**Activity**
In the records below, tally the lines that contain the word "none" and give only that number.
_____
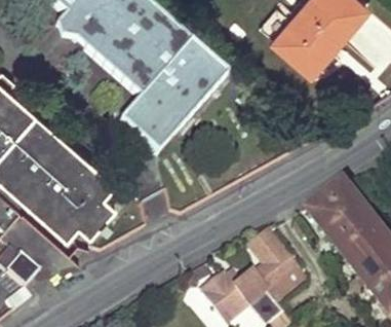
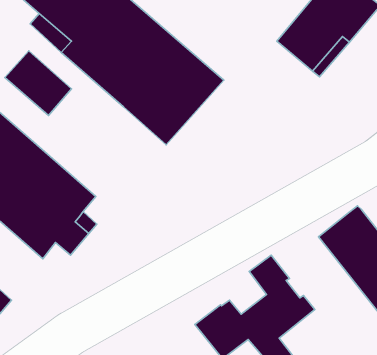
building: [117,98,177,155] -> [5,51,72,115]

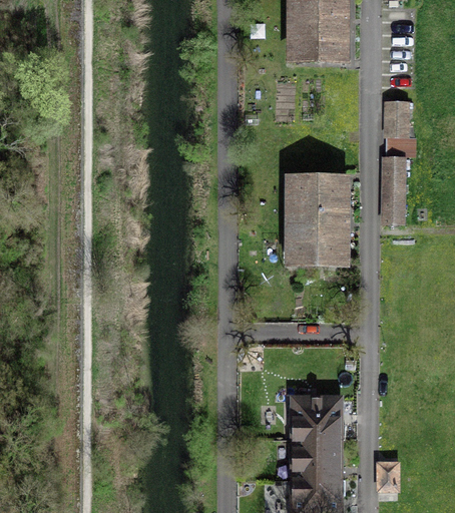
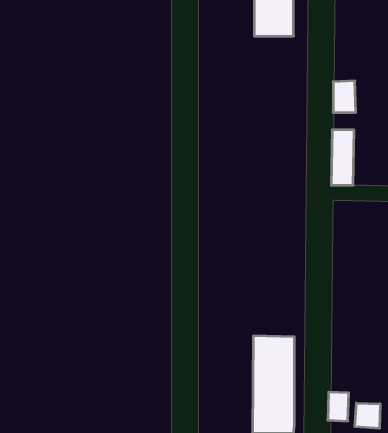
building: [293,178,340,260] -> none
building: none -> [355,403,380,428]

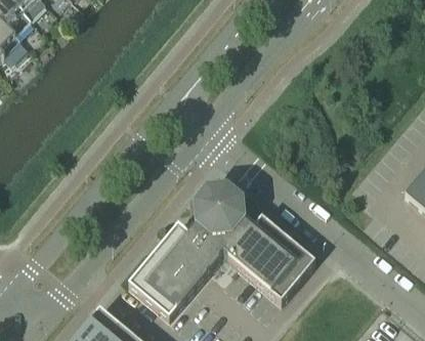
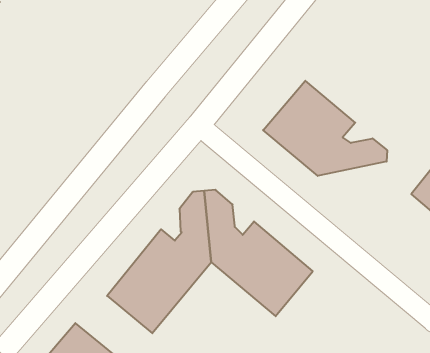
building: none -> [263,81,387,176]

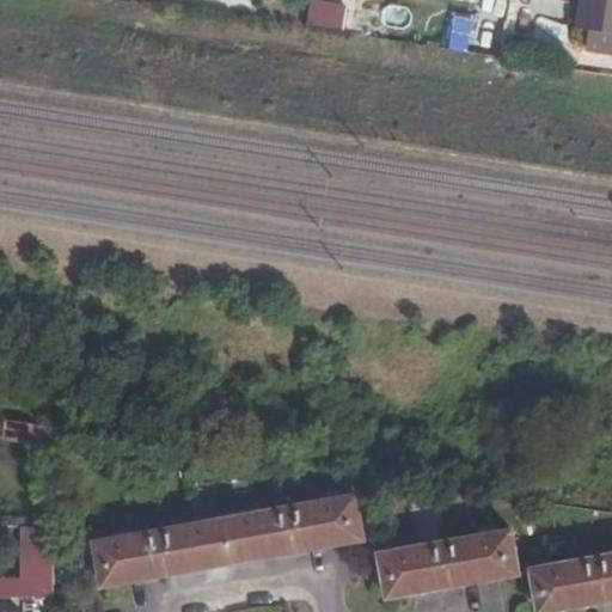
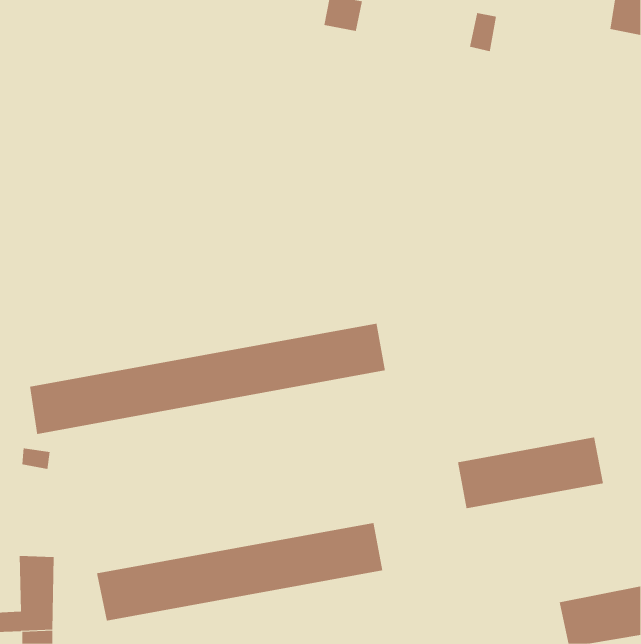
building: none -> [30,323,385,435]
building: [378,530,516,598] -> [457,437,604,509]

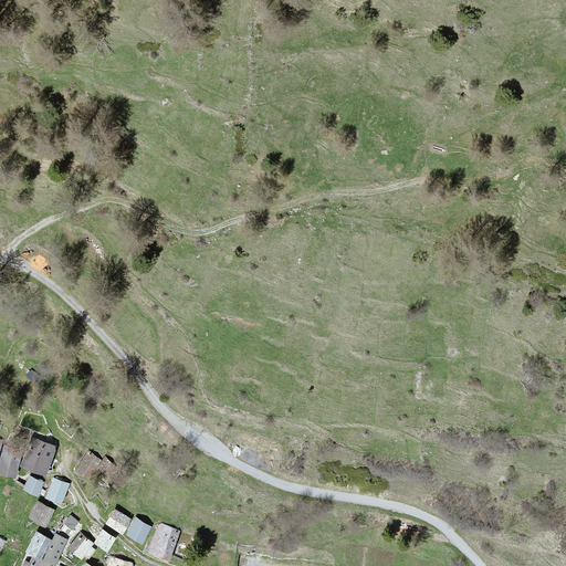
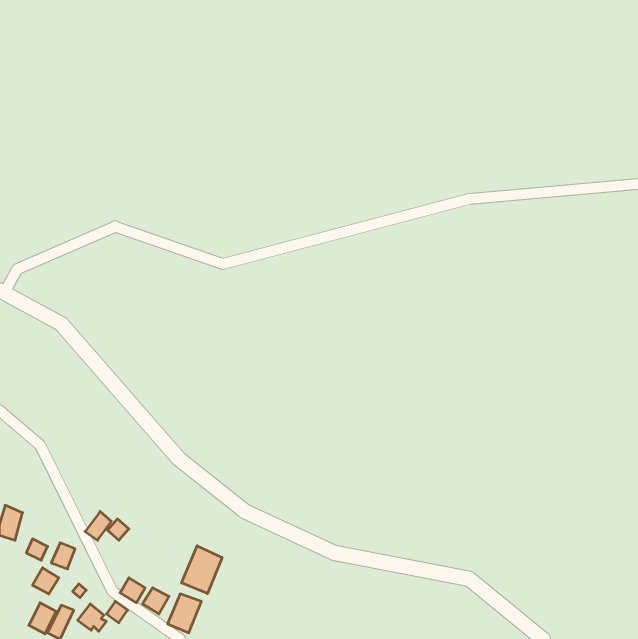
building: [21,440,54,475] -> none
building: none -> [182,546,222,594]

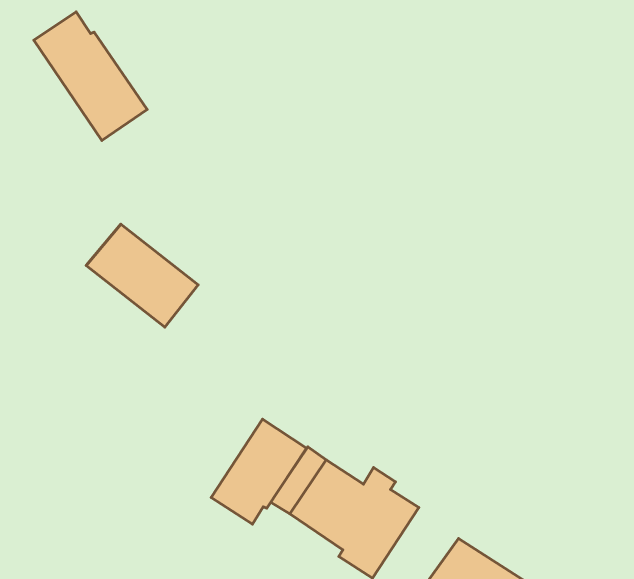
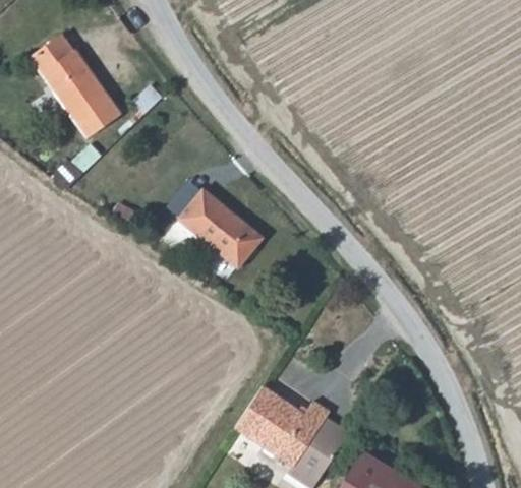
building: [86,224,198,327] -> [177,190,266,271]
building: [211,419,306,524] -> none

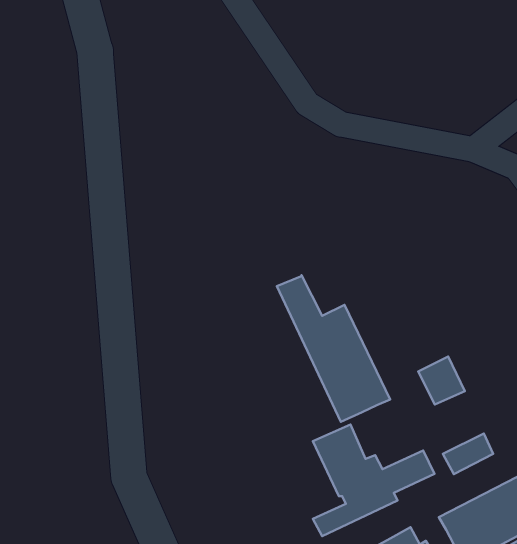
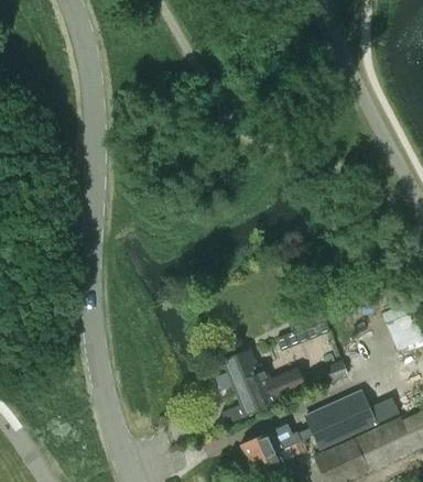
building: [277,275,390,422] -> none

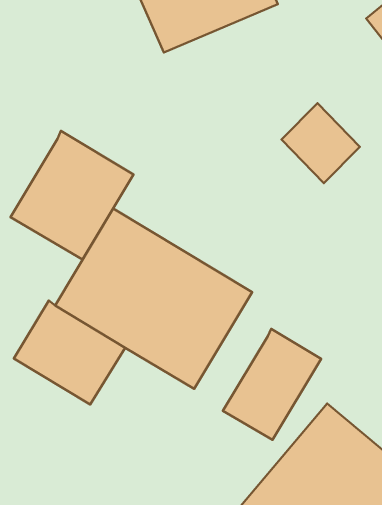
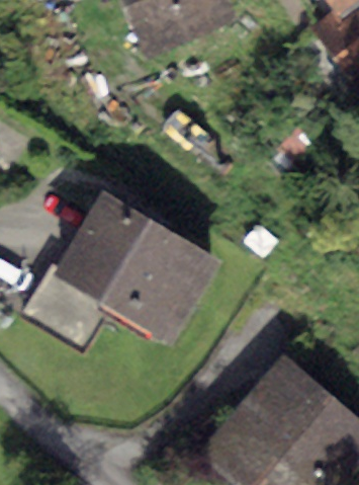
building: [11,131,134,260] -> none
building: [223,329,321,440] -> none

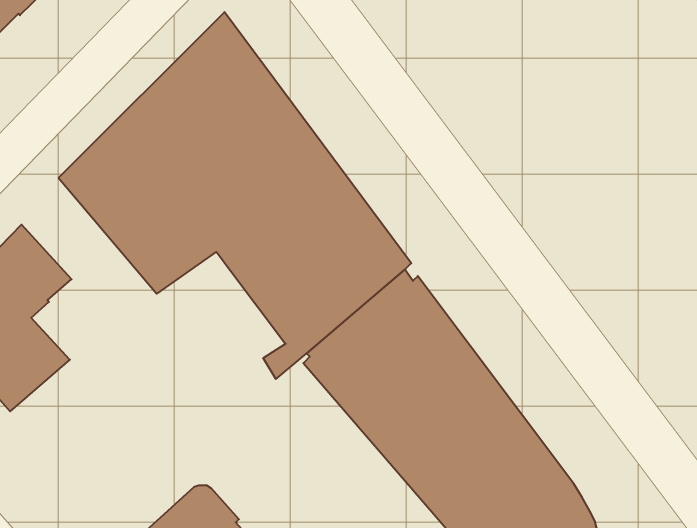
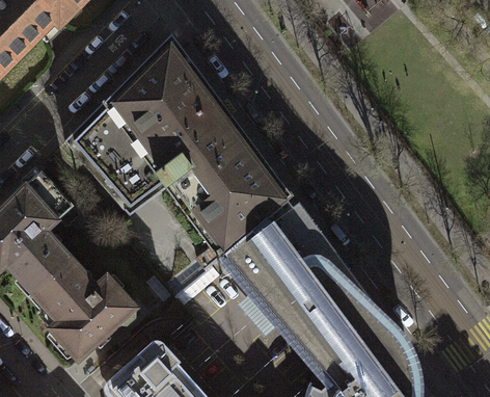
building: none -> [34,259,137,361]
_____
**Result of this exercise**
11